** Goal of the exercise **
So that the copy stays text only, transcribe the data below exactly and exclude the images.

** Given data **
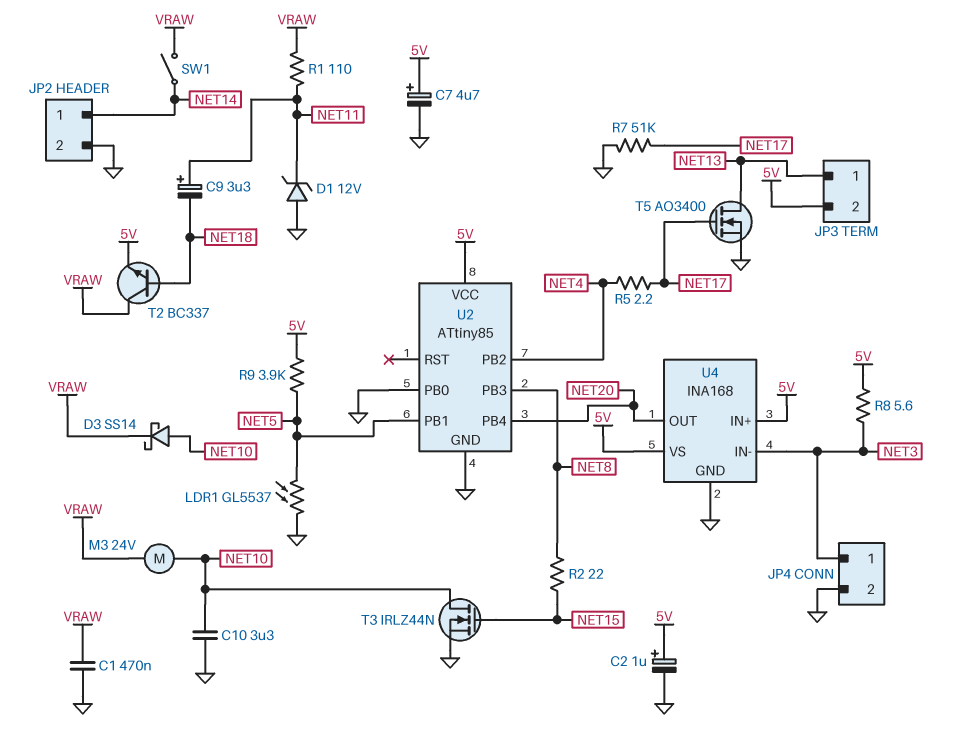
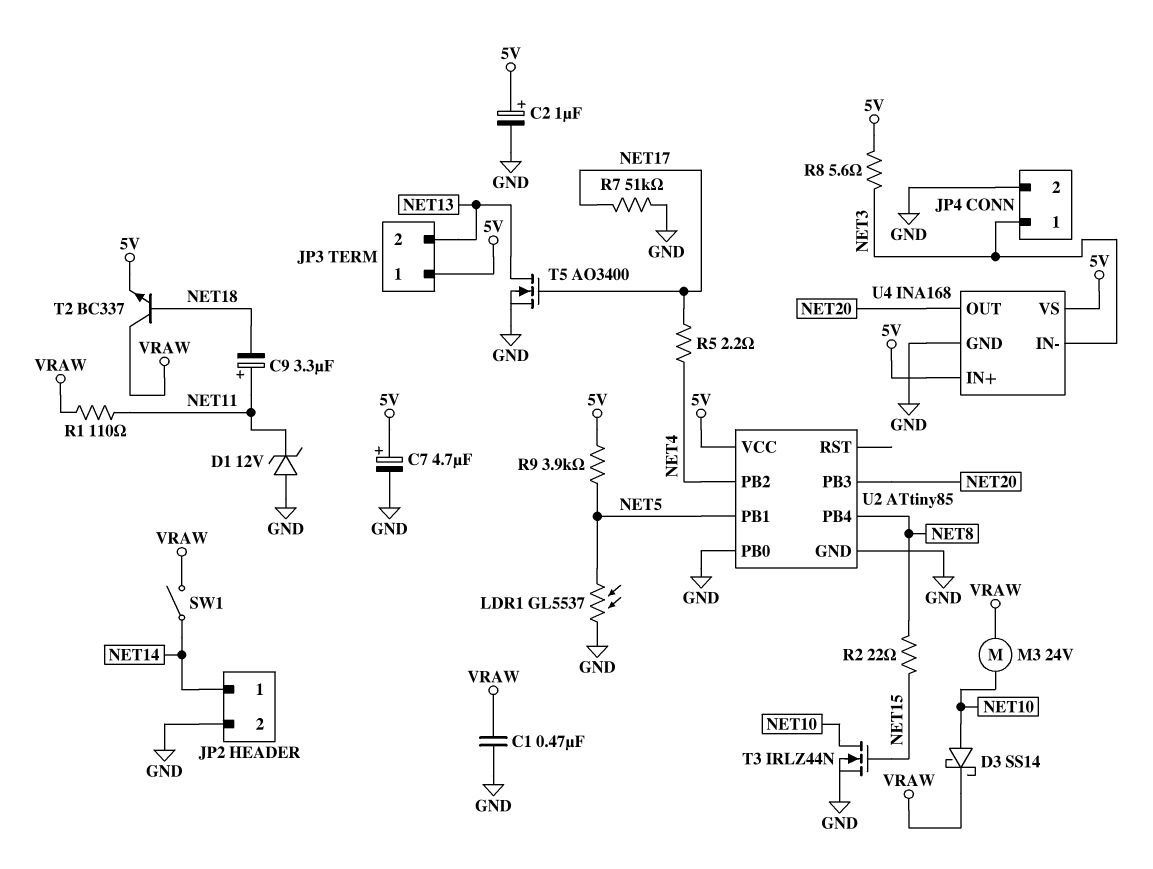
C10: 3.3uF (GND, NET10) -> none
JP3 pin 1: NET13 -> 5V
JP3 pin 2: 5V -> NET13
U2 pin PB3: NET8 -> NET20
U2 pin PB4: NET20 -> NET8

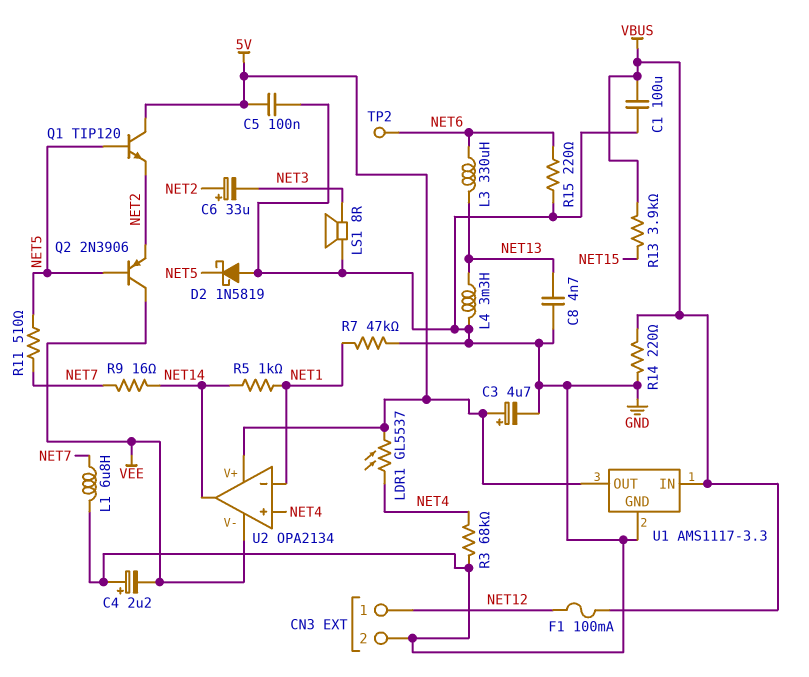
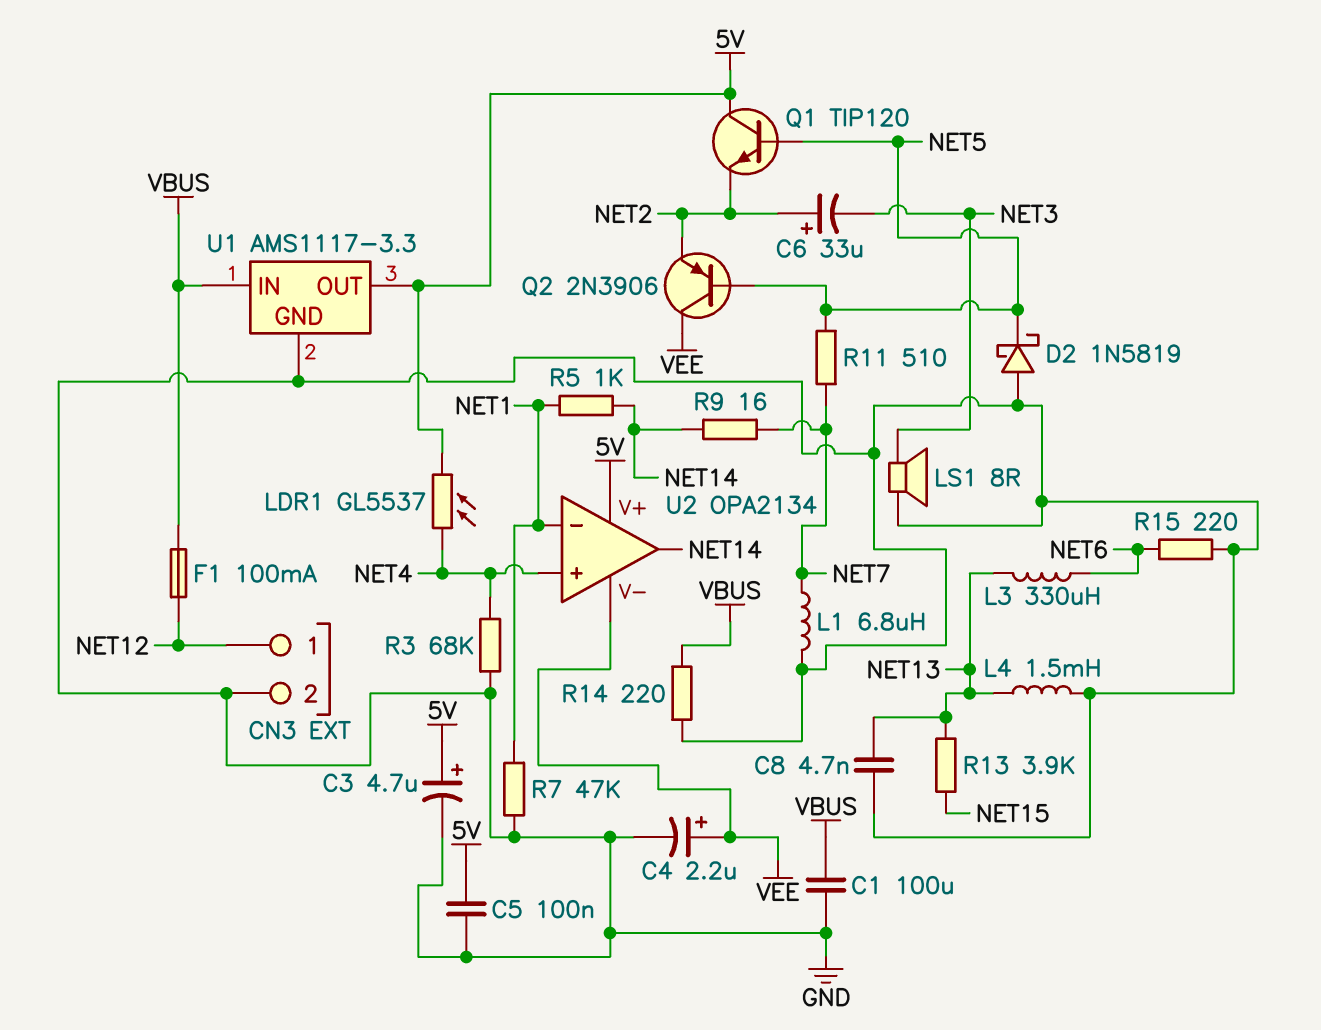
C4: 2.2uF (plus GND, minus VEE) -> 2.2uF (plus VEE, minus GND)
L4: 3.3mH (GND, NET13) -> 1.5mH (GND, NET13)
R13: 3.9k (NET15, VBUS) -> 3.9k (NET13, NET15)
TP2: test point (NET6) -> none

** Exercise result **
C10: 3.3uF (GND, NET10) -> none
JP3 pin 1: NET13 -> 5V
JP3 pin 2: 5V -> NET13
U2 pin PB3: NET8 -> NET20
U2 pin PB4: NET20 -> NET8

C4: 2.2uF (plus GND, minus VEE) -> 2.2uF (plus VEE, minus GND)
L4: 3.3mH (GND, NET13) -> 1.5mH (GND, NET13)
R13: 3.9k (NET15, VBUS) -> 3.9k (NET13, NET15)
TP2: test point (NET6) -> none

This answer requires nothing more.